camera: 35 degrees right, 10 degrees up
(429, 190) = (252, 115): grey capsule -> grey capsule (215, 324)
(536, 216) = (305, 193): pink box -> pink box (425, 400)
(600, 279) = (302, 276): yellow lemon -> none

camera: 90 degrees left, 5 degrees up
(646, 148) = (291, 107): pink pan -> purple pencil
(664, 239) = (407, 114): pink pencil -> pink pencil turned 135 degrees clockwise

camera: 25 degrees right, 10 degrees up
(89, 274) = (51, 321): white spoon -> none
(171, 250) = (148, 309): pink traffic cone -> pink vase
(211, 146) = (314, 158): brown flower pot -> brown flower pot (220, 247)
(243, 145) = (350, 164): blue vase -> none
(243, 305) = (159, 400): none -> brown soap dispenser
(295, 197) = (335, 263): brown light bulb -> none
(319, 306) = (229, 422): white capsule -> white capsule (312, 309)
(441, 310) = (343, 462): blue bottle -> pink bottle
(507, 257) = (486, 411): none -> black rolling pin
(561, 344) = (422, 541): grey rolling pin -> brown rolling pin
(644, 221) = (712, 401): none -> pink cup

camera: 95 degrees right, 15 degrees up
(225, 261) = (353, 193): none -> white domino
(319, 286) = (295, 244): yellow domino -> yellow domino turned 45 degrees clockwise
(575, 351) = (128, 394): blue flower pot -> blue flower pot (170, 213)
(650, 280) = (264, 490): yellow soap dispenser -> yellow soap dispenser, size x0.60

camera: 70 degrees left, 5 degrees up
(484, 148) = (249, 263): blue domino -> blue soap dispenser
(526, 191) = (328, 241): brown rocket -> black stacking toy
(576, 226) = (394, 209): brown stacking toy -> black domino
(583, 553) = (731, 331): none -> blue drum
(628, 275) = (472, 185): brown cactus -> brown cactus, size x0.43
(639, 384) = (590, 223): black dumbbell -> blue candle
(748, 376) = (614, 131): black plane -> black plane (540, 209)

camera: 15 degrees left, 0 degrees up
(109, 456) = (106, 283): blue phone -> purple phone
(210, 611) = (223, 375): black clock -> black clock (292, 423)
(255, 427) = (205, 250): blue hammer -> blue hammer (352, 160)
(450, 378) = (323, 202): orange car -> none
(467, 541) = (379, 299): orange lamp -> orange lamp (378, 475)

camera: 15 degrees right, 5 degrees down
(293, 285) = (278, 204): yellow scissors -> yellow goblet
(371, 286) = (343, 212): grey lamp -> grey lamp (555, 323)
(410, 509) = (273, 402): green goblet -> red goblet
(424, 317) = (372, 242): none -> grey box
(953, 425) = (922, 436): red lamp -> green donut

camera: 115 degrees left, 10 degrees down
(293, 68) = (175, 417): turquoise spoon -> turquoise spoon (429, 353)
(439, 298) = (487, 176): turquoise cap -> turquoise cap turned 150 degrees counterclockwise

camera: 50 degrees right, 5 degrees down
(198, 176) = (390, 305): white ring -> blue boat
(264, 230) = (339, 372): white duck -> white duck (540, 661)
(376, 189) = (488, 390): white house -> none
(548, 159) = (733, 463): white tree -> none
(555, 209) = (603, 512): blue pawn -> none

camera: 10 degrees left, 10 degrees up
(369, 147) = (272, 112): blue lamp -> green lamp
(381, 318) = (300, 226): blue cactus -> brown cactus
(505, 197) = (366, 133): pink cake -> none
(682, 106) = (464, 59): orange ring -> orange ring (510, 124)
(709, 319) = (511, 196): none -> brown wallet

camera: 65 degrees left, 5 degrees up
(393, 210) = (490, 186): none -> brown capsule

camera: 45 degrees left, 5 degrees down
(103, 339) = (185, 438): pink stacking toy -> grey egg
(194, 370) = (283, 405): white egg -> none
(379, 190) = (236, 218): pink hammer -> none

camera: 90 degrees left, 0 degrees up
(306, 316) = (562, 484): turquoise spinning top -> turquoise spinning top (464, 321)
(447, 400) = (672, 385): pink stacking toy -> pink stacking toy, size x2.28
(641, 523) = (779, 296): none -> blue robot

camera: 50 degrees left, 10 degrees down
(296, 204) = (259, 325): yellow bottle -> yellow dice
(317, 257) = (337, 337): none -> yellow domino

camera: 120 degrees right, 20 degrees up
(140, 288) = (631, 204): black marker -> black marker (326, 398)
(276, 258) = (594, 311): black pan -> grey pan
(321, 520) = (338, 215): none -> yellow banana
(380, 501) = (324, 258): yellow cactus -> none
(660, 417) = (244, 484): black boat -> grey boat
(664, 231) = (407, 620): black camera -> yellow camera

--- Assignment ---
The expected result is every record above, duplicated exactly.

--- Task solution ---
camera: 35 degrees right, 10 degrees up
(429, 190) = (252, 115): grey capsule -> grey capsule (215, 324)
(536, 216) = (305, 193): pink box -> pink box (425, 400)
(600, 279) = (302, 276): yellow lemon -> none

camera: 90 degrees left, 5 degrees up
(646, 148) = (291, 107): pink pan -> purple pencil
(664, 239) = (407, 114): pink pencil -> pink pencil turned 135 degrees clockwise

camera: 25 degrees right, 10 degrees up
(89, 274) = (51, 321): white spoon -> none
(171, 250) = (148, 309): pink traffic cone -> pink vase
(211, 146) = (314, 158): brown flower pot -> brown flower pot (220, 247)
(243, 145) = (350, 164): blue vase -> none
(243, 305) = (159, 400): none -> brown soap dispenser
(295, 197) = (335, 263): brown light bulb -> none
(319, 306) = (229, 422): white capsule -> white capsule (312, 309)
(441, 310) = (343, 462): blue bottle -> pink bottle
(507, 257) = (486, 411): none -> black rolling pin
(561, 344) = (422, 541): grey rolling pin -> brown rolling pin
(644, 221) = (712, 401): none -> pink cup

camera: 95 degrees right, 15 degrees up
(225, 261) = (353, 193): none -> white domino
(319, 286) = (295, 244): yellow domino -> yellow domino turned 45 degrees clockwise
(575, 351) = (128, 394): blue flower pot -> blue flower pot (170, 213)
(650, 280) = (264, 490): yellow soap dispenser -> yellow soap dispenser, size x0.60

camera: 70 degrees left, 5 degrees up
(484, 148) = (249, 263): blue domino -> blue soap dispenser
(526, 191) = (328, 241): brown rocket -> black stacking toy
(576, 226) = (394, 209): brown stacking toy -> black domino
(583, 553) = (731, 331): none -> blue drum
(628, 275) = (472, 185): brown cactus -> brown cactus, size x0.43
(639, 384) = (590, 223): black dumbbell -> blue candle
(748, 376) = (614, 131): black plane -> black plane (540, 209)

camera: 15 degrees left, 0 degrees up
(109, 456) = (106, 283): blue phone -> purple phone
(210, 611) = (223, 375): black clock -> black clock (292, 423)
(255, 427) = (205, 250): blue hammer -> blue hammer (352, 160)
(450, 378) = (323, 202): orange car -> none
(467, 541) = (379, 299): orange lamp -> orange lamp (378, 475)

camera: 15 degrees right, 5 degrees down
(293, 285) = (278, 204): yellow scissors -> yellow goblet
(371, 286) = (343, 212): grey lamp -> grey lamp (555, 323)
(410, 509) = (273, 402): green goblet -> red goblet
(424, 317) = (372, 242): none -> grey box
(953, 425) = (922, 436): red lamp -> green donut

camera: 115 degrees left, 10 degrees down
(293, 68) = (175, 417): turquoise spoon -> turquoise spoon (429, 353)
(439, 298) = (487, 176): turquoise cap -> turquoise cap turned 150 degrees counterclockwise

camera: 50 degrees right, 5 degrees down
(198, 176) = (390, 305): white ring -> blue boat
(264, 230) = (339, 372): white duck -> white duck (540, 661)
(376, 189) = (488, 390): white house -> none
(548, 159) = (733, 463): white tree -> none
(555, 209) = (603, 512): blue pawn -> none

camera: 10 degrees left, 10 degrees up
(369, 147) = (272, 112): blue lamp -> green lamp
(381, 318) = (300, 226): blue cactus -> brown cactus
(505, 197) = (366, 133): pink cake -> none
(682, 106) = (464, 59): orange ring -> orange ring (510, 124)
(709, 319) = (511, 196): none -> brown wallet

camera: 65 degrees left, 5 degrees up
(393, 210) = (490, 186): none -> brown capsule

camera: 45 degrees left, 5 degrees down
(103, 339) = (185, 438): pink stacking toy -> grey egg
(194, 370) = (283, 405): white egg -> none
(379, 190) = (236, 218): pink hammer -> none

camera: 90 degrees left, 0 degrees up
(306, 316) = (562, 484): turquoise spinning top -> turquoise spinning top (464, 321)
(447, 400) = (672, 385): pink stacking toy -> pink stacking toy, size x2.28
(641, 523) = (779, 296): none -> blue robot

camera: 50 degrees left, 10 degrees down
(296, 204) = (259, 325): yellow bottle -> yellow dice
(317, 257) = (337, 337): none -> yellow domino

camera: 120 degrees right, 20 degrees up
(140, 288) = (631, 204): black marker -> black marker (326, 398)
(276, 258) = (594, 311): black pan -> grey pan
(321, 520) = (338, 215): none -> yellow banana
(380, 501) = (324, 258): yellow cactus -> none
(660, 417) = (244, 484): black boat -> grey boat
(664, 231) = (407, 620): black camera -> yellow camera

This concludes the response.